■ Records to process ■

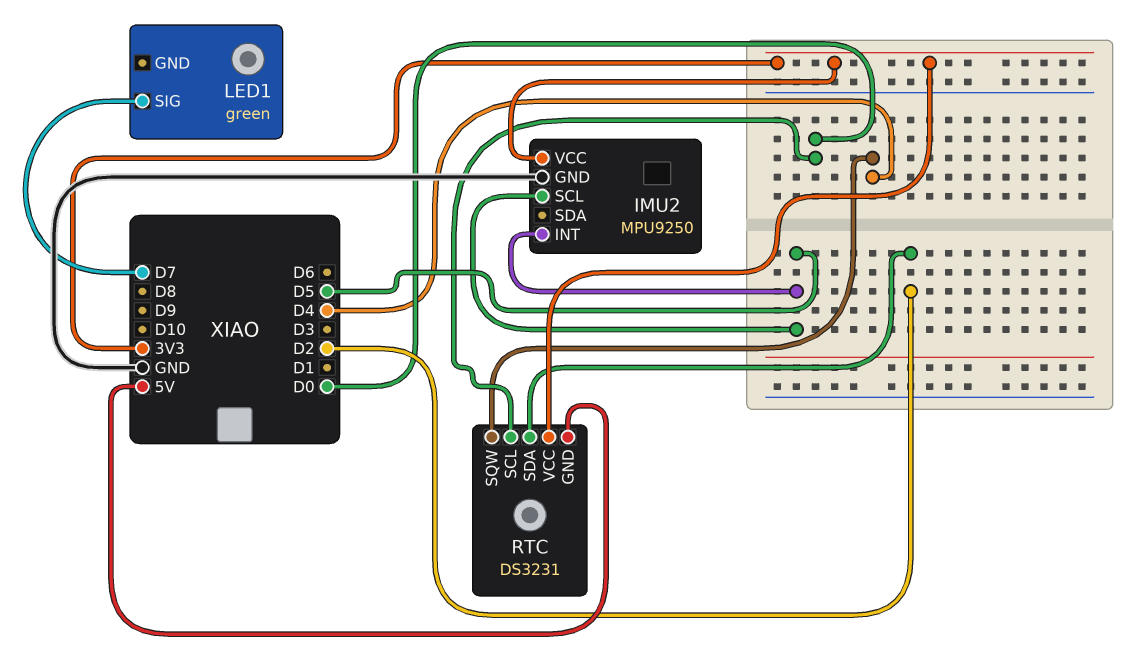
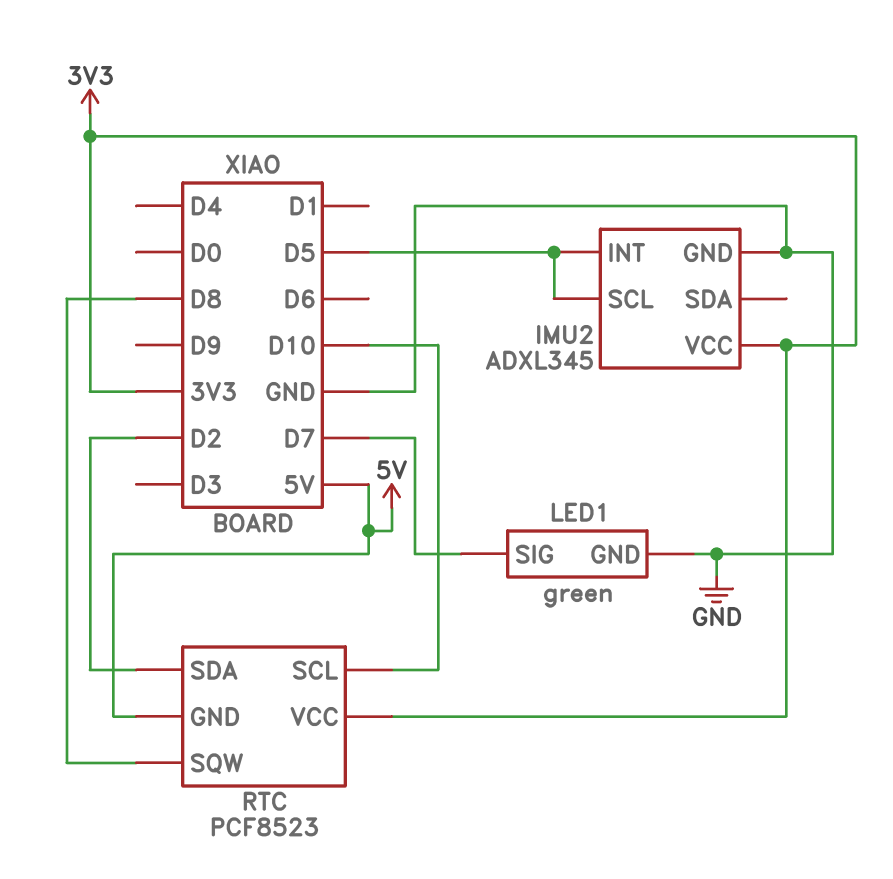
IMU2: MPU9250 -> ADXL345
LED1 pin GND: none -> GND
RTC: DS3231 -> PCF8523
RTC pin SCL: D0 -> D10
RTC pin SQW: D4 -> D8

■ Exercise brief ■
Please print every record exactly, leaving out the pictures.

■ Solution below ■
IMU2: MPU9250 -> ADXL345
LED1 pin GND: none -> GND
RTC: DS3231 -> PCF8523
RTC pin SCL: D0 -> D10
RTC pin SQW: D4 -> D8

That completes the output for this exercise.